Start of Block

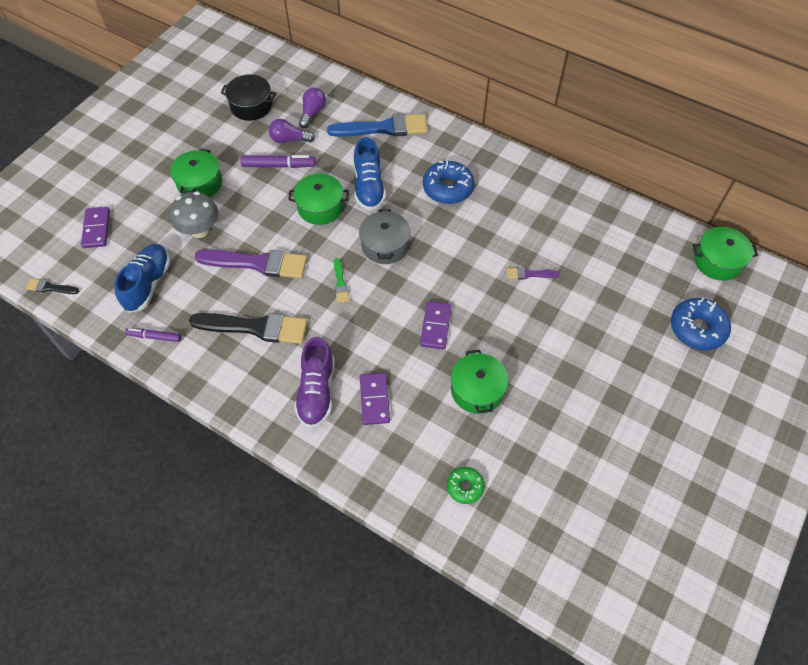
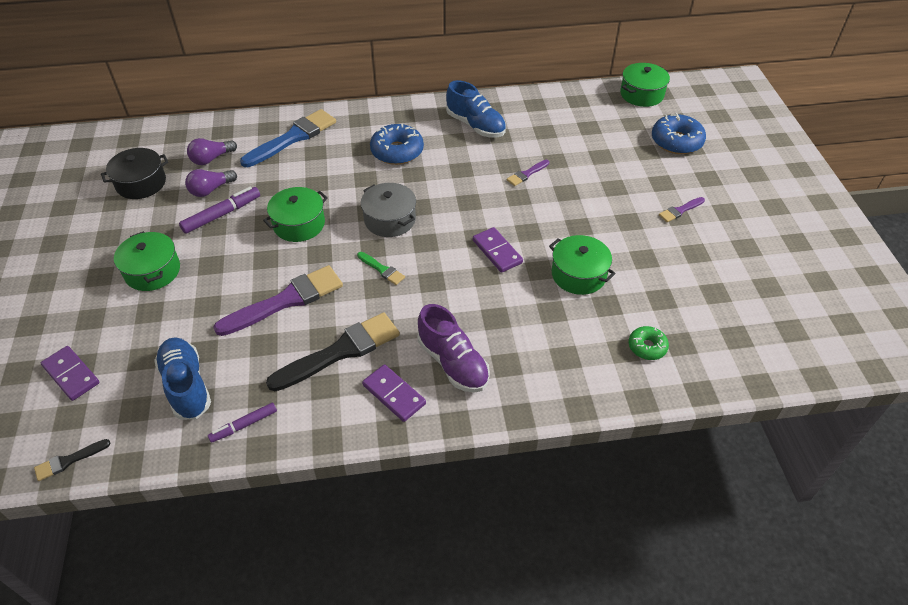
camera: 40 degrees left, 10 degrees down
(200, 230) = (195, 308): grey mushroom -> none
(312, 113) = (211, 159): purple light bulb -> purple light bulb turned 105 degrees counterclockwise
(369, 187) = (327, 186): blue shoe -> blue shoe (475, 125)
(374, 399) = (508, 335): purple domino -> purple domino (394, 394)
(624, 395) = (680, 210): none -> purple brush

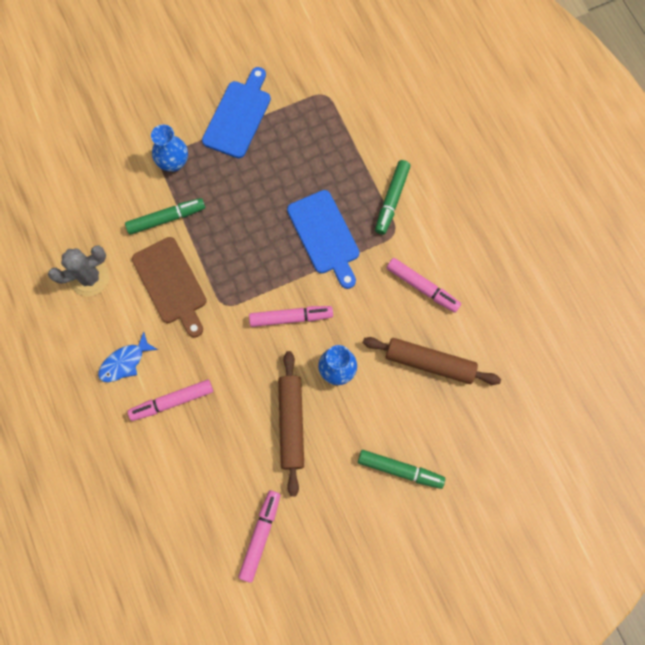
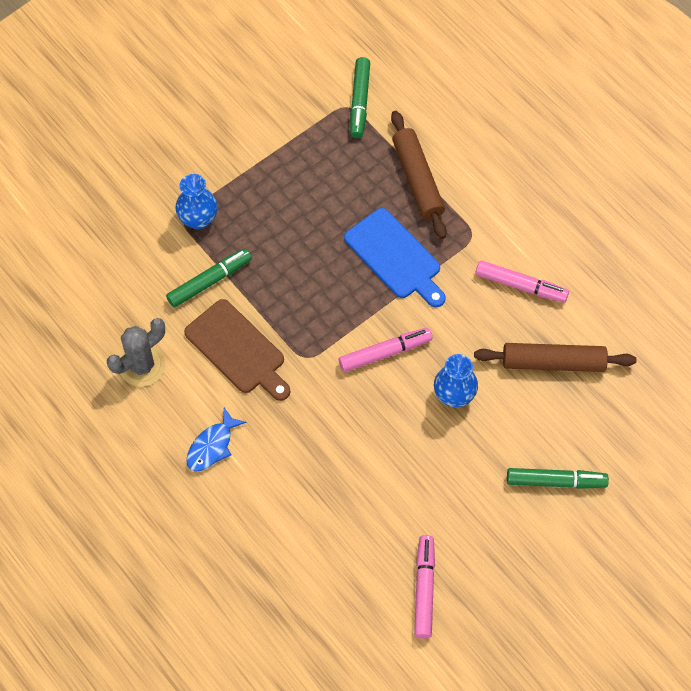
camera: 15 degrees left, 10 degrees down
(172, 401) = (279, 474): pink marker -> none
(238, 116) = (256, 152): blue cutting board -> none
(291, 423) = (420, 464): brown rolling pin -> brown rolling pin (417, 180)
(392, 200) = (458, 201): green marker -> green marker (359, 102)

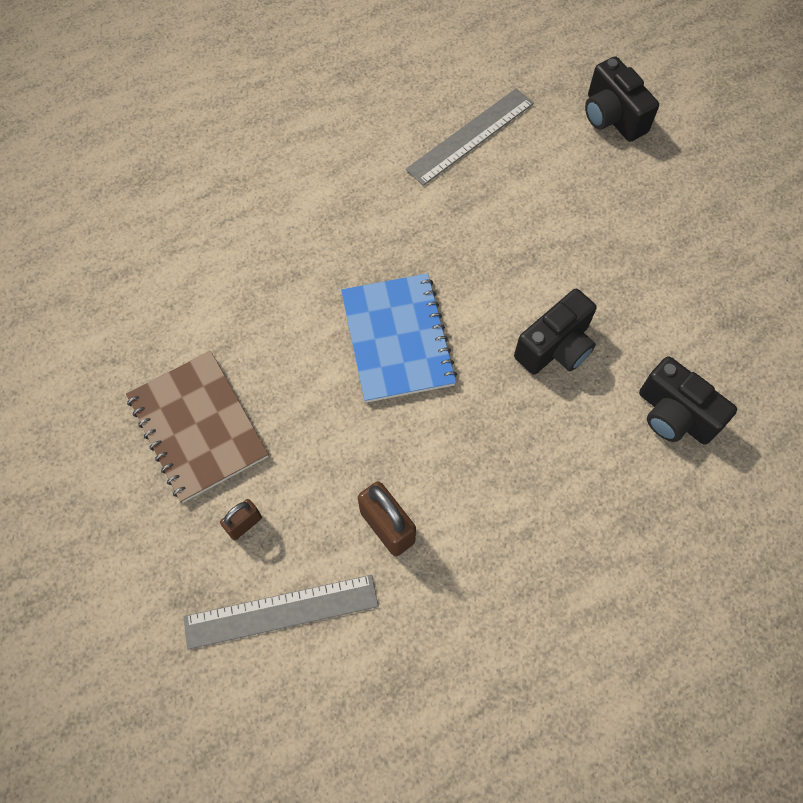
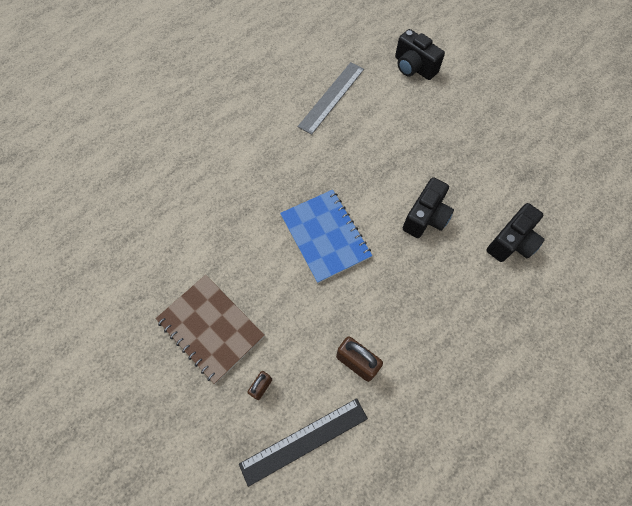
camera: 15 degrees left, 0 degrees up
(281, 612) = (304, 441): grey ruler -> black ruler
(674, 415) = (511, 242): black camera -> black camera turned 75 degrees counterclockwise

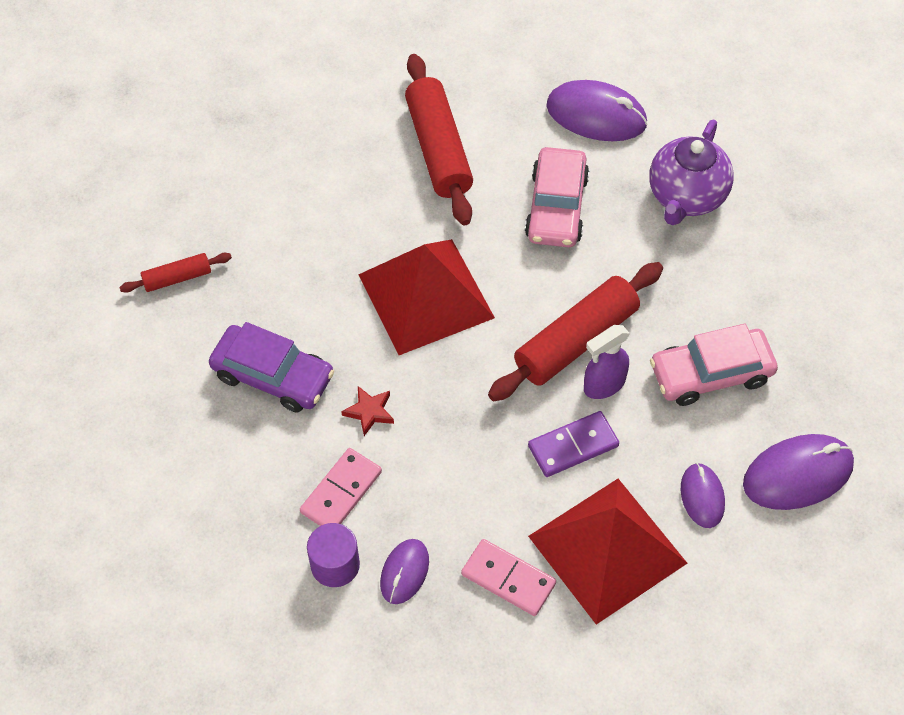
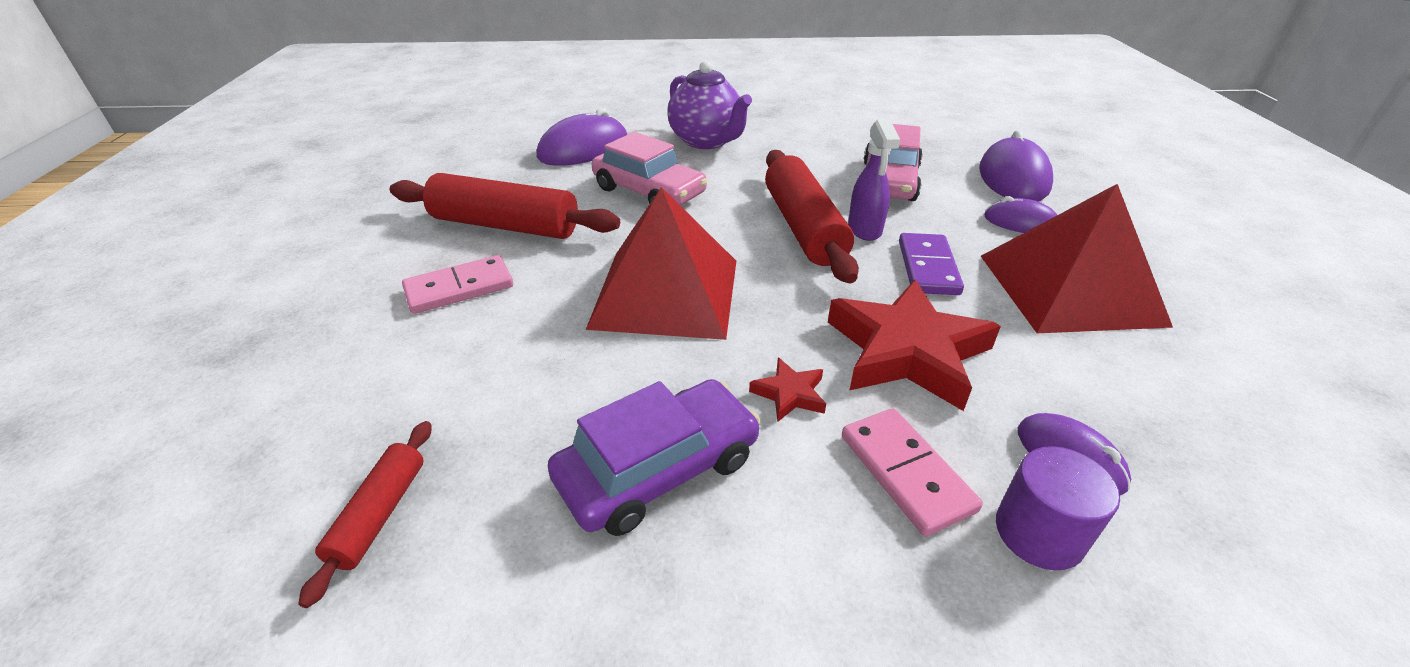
camera: 60 degrees left, 20 degrees down
(453, 462) = (906, 351): none -> red star
(508, 579) = (1097, 368): pink domino -> pink domino (459, 288)

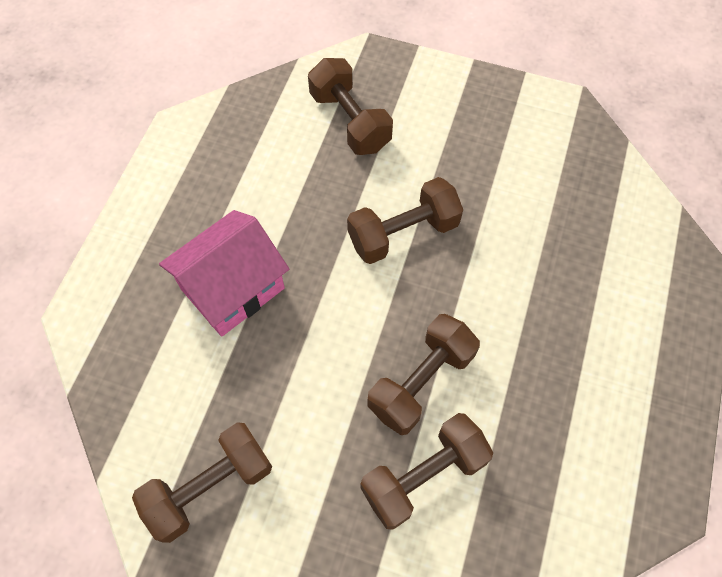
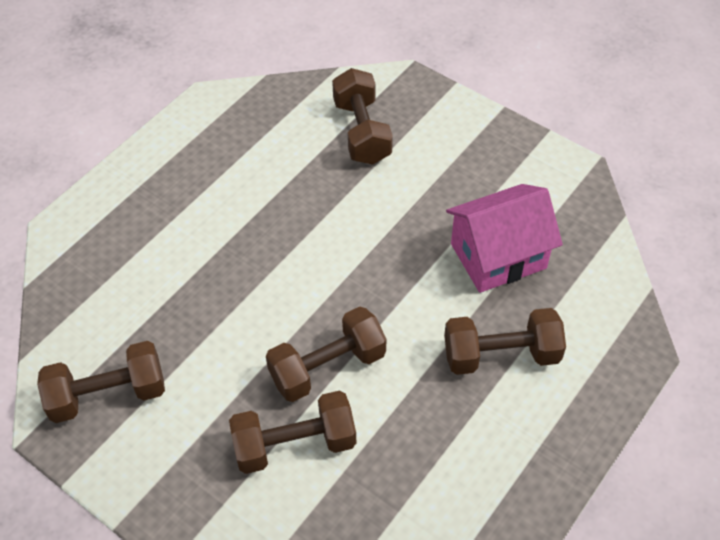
camera: 20 degrees right, 10 degrees down
(233, 289) = (196, 243): pink house -> pink house (498, 256)
(403, 233) = (368, 239): brown dumbbell -> brown dumbbell (501, 355)

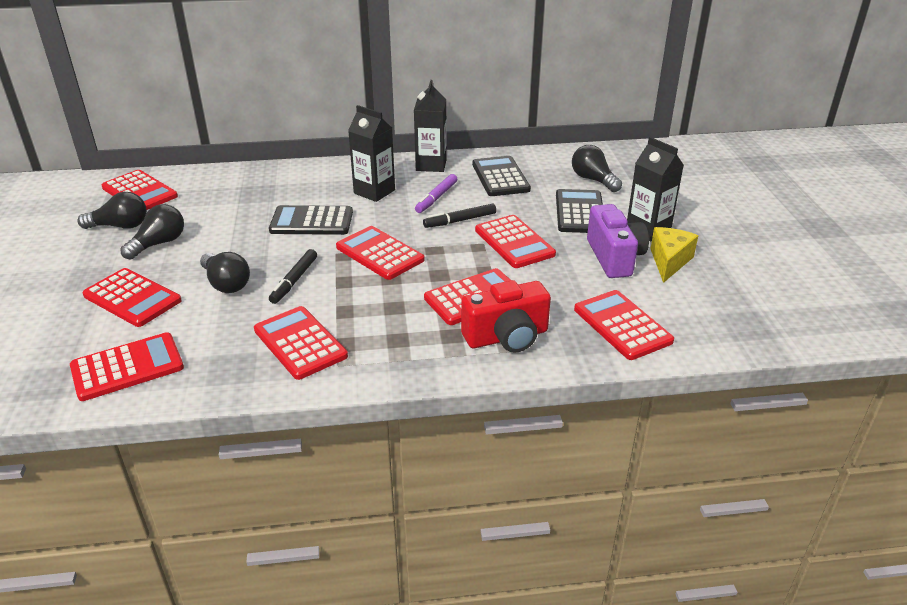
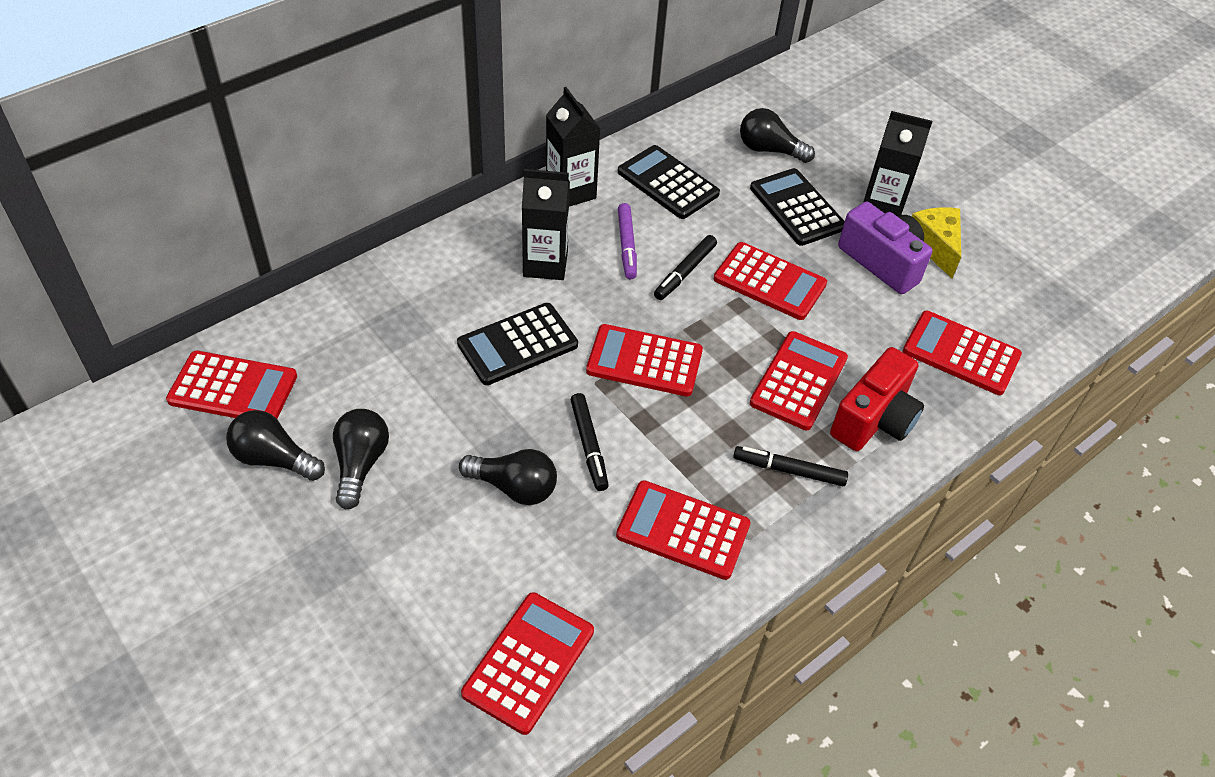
camera: 35 degrees left, 15 degrees up
(120, 226) = (274, 458): black light bulb -> black light bulb turned 120 degrees counterclockwise
(132, 298) = (423, 564): red calculator -> none
(410, 340) = (789, 470): none -> black marker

End of Block

[WHAT YOU SHOULD DO] Your task is to copy the entries in full and exactly, without any images.

[YOUR RESPONSE]
camera: 40 degrees left, 10 degrees down
(200, 230) = (195, 308): grey mushroom -> none
(312, 113) = (211, 159): purple light bulb -> purple light bulb turned 105 degrees counterclockwise
(369, 187) = (327, 186): blue shoe -> blue shoe (475, 125)
(374, 399) = (508, 335): purple domino -> purple domino (394, 394)
(624, 395) = (680, 210): none -> purple brush

camera: 15 degrees left, 10 degrees down
(172, 401) = (279, 474): pink marker -> none
(238, 116) = (256, 152): blue cutting board -> none
(291, 423) = (420, 464): brown rolling pin -> brown rolling pin (417, 180)
(392, 200) = (458, 201): green marker -> green marker (359, 102)

camera: 15 degrees left, 0 degrees up
(281, 612) = (304, 441): grey ruler -> black ruler
(674, 415) = (511, 242): black camera -> black camera turned 75 degrees counterclockwise

camera: 60 degrees left, 20 degrees down
(453, 462) = (906, 351): none -> red star
(508, 579) = (1097, 368): pink domino -> pink domino (459, 288)

camera: 20 degrees right, 10 degrees down
(233, 289) = (196, 243): pink house -> pink house (498, 256)
(403, 233) = (368, 239): brown dumbbell -> brown dumbbell (501, 355)

camera: 35 degrees left, 15 degrees up
(120, 226) = (274, 458): black light bulb -> black light bulb turned 120 degrees counterclockwise
(132, 298) = (423, 564): red calculator -> none
(410, 340) = (789, 470): none -> black marker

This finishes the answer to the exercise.